### TASK DESCRIPTION
With the images left out, print all of the records below exactly.
━━ RECORDED INFORMATION
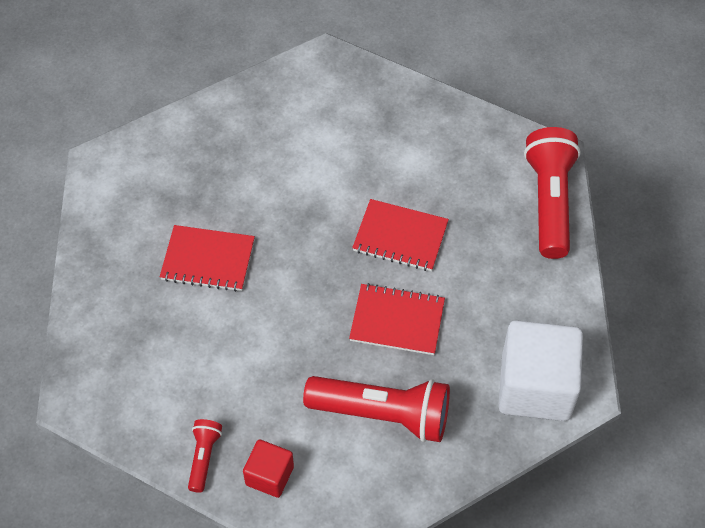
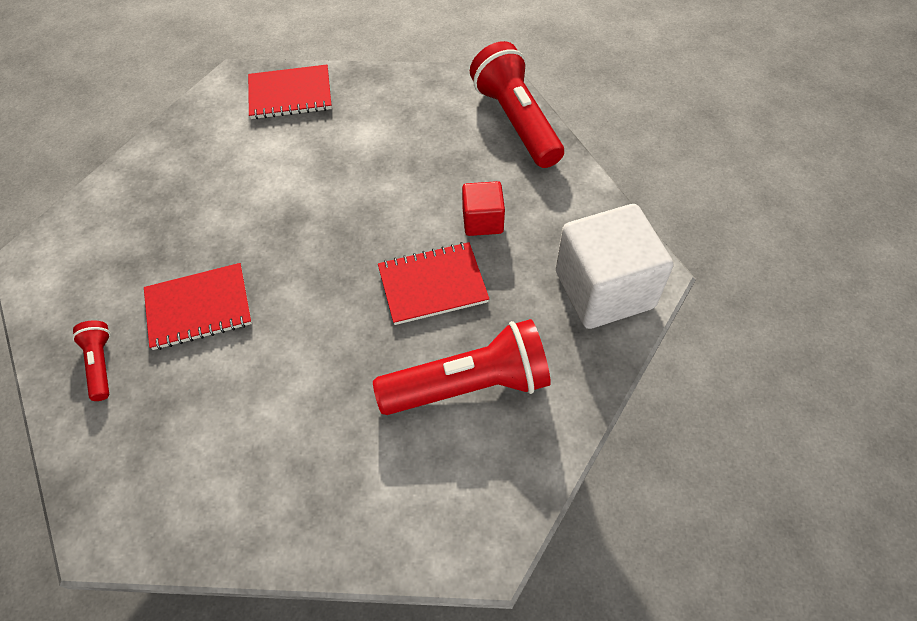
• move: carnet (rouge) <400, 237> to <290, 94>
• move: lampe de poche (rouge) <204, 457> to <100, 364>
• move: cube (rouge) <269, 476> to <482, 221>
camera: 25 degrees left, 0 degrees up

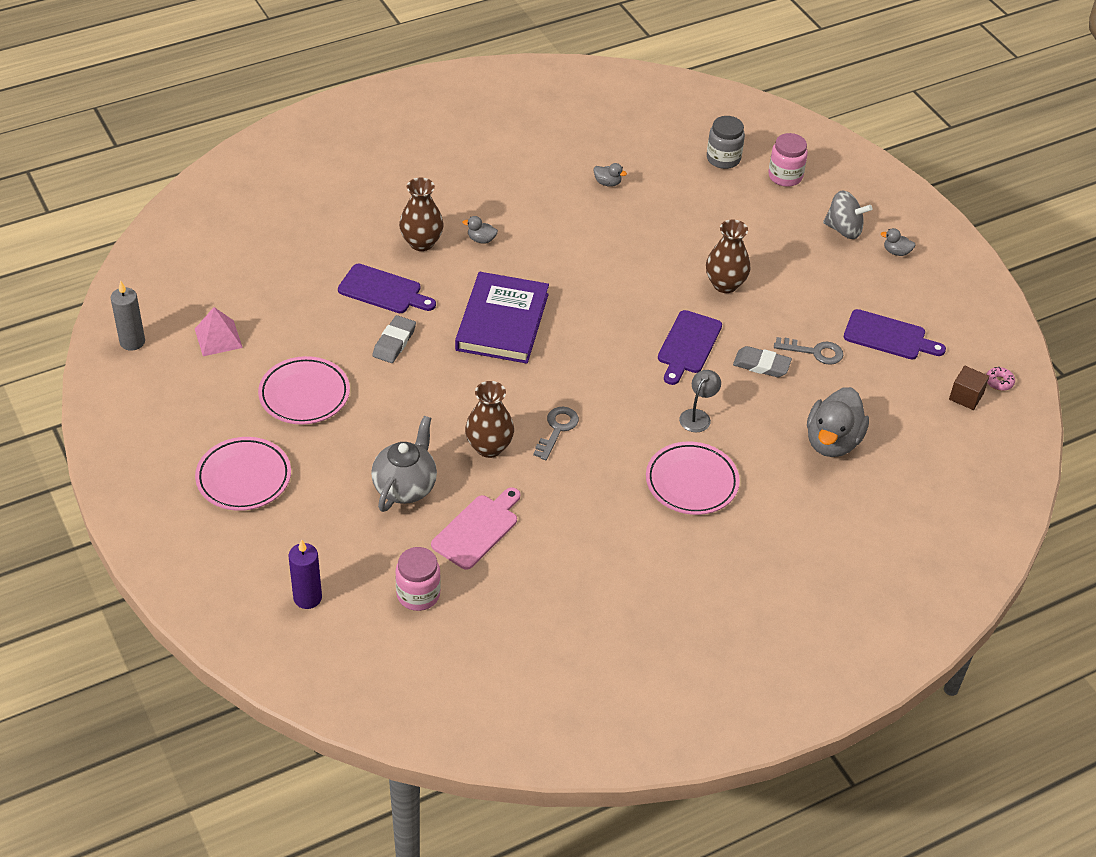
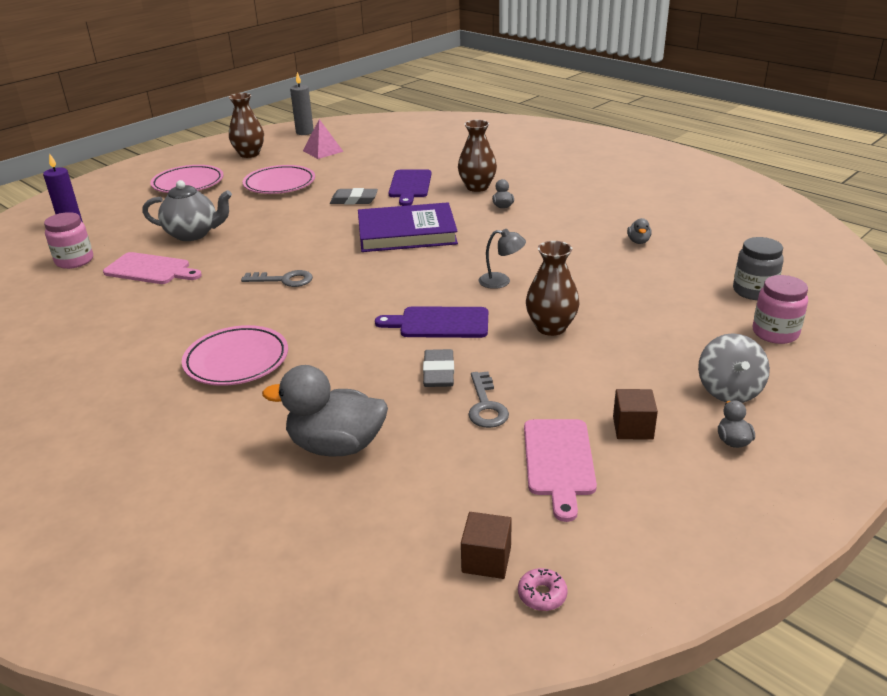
• recolor: planche à découper (violet) <888, 336> to planche à découper (rose) <559, 461>
• move: lampe (gris) <698, 416> to <501, 281>
• move: vase (marron) <489, 447> to <249, 154>
• insert: cube (marron) <632, 428>
camera: 75 degrees right, 15 degrees down

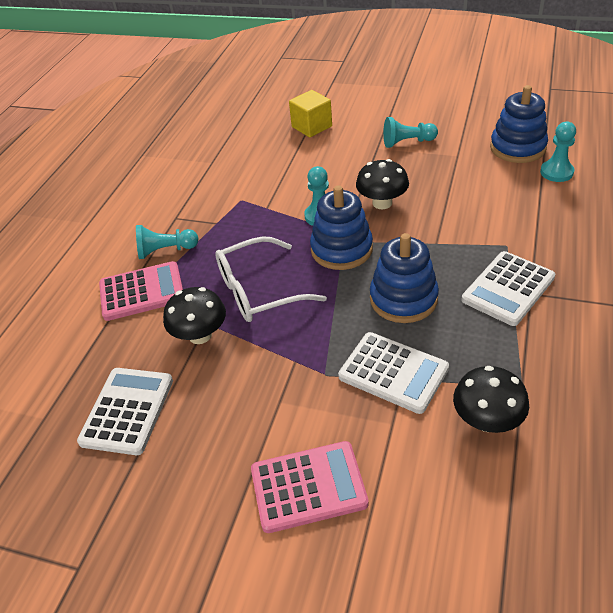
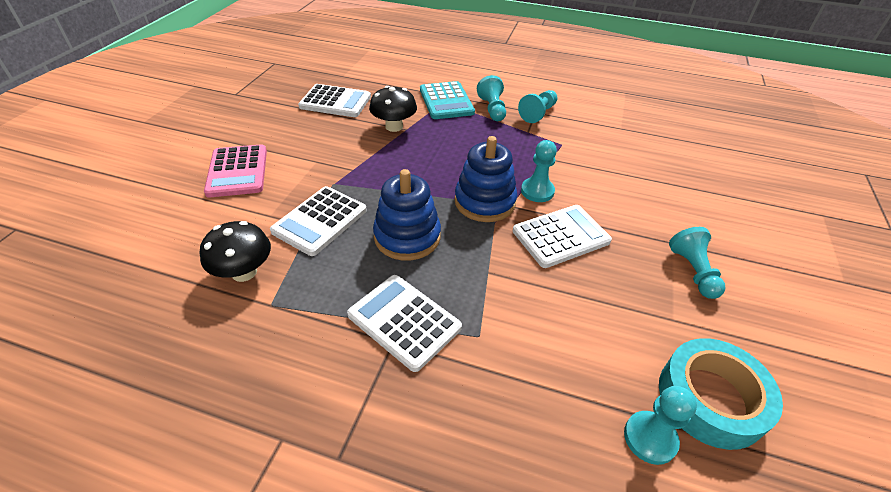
• replace: jouet à empiler (bleu) <517, 148> to ruban adhésif (turquoise) <710, 399>
• delete: cube (jaune) <312, 126>
• replace: champignon (noir) <382, 203> to calculatrice (blanc) <561, 236>
• delete: lunettes (blanc) <258, 291>
• recolor: calculatrice (rose) <142, 292> to calculatrice (turquoise) <446, 101>
• insert: pion (turquoise) <538, 113>
camera: 85 degrees right, 0 degrees up

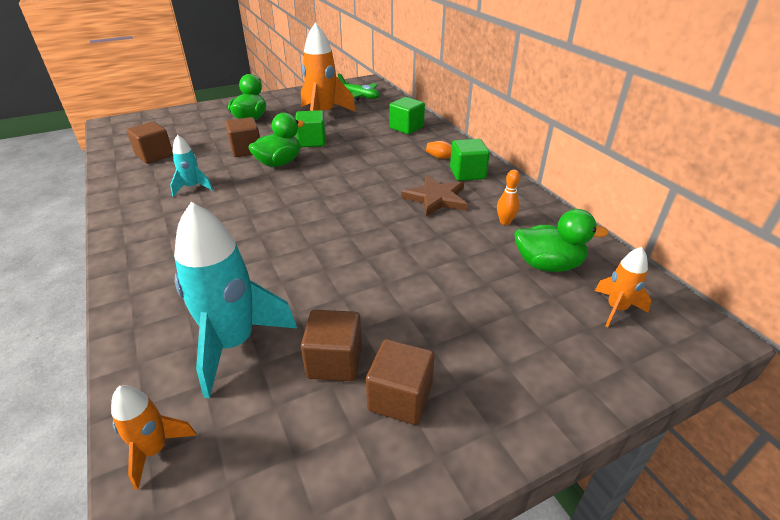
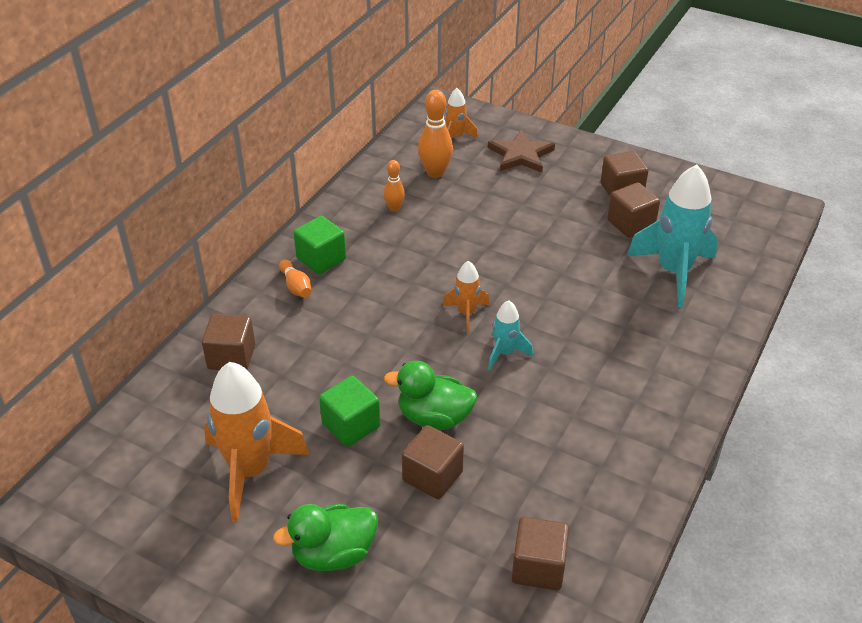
• delete: avion (vert) <359, 96>
• recolor: cube (vert) <406, 127> to cube (marron) <231, 357>
• move: fusée (turquoise) <192, 187> to <505, 353>
• move: étoile (marron) <436, 198> to <521, 155>
• replace: canard (vert) <548, 265> to quille (orange) <435, 173>
• move: fusée (orange) <155, 450> to <466, 313>
camera: 125 degrees left, 5 degrees up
━━━━
### RESULT FOR THIS TASK
• move: carnet (rouge) <400, 237> to <290, 94>
• move: lampe de poche (rouge) <204, 457> to <100, 364>
• move: cube (rouge) <269, 476> to <482, 221>
camera: 25 degrees left, 0 degrees up

• recolor: planche à découper (violet) <888, 336> to planche à découper (rose) <559, 461>
• move: lampe (gris) <698, 416> to <501, 281>
• move: vase (marron) <489, 447> to <249, 154>
• insert: cube (marron) <632, 428>
camera: 75 degrees right, 15 degrees down

• replace: jouet à empiler (bleu) <517, 148> to ruban adhésif (turquoise) <710, 399>
• delete: cube (jaune) <312, 126>
• replace: champignon (noir) <382, 203> to calculatrice (blanc) <561, 236>
• delete: lunettes (blanc) <258, 291>
• recolor: calculatrice (rose) <142, 292> to calculatrice (turquoise) <446, 101>
• insert: pion (turquoise) <538, 113>
camera: 85 degrees right, 0 degrees up

• delete: avion (vert) <359, 96>
• recolor: cube (vert) <406, 127> to cube (marron) <231, 357>
• move: fusée (turquoise) <192, 187> to <505, 353>
• move: étoile (marron) <436, 198> to <521, 155>
• replace: canard (vert) <548, 265> to quille (orange) <435, 173>
• move: fusée (orange) <155, 450> to <466, 313>
camera: 125 degrees left, 5 degrees up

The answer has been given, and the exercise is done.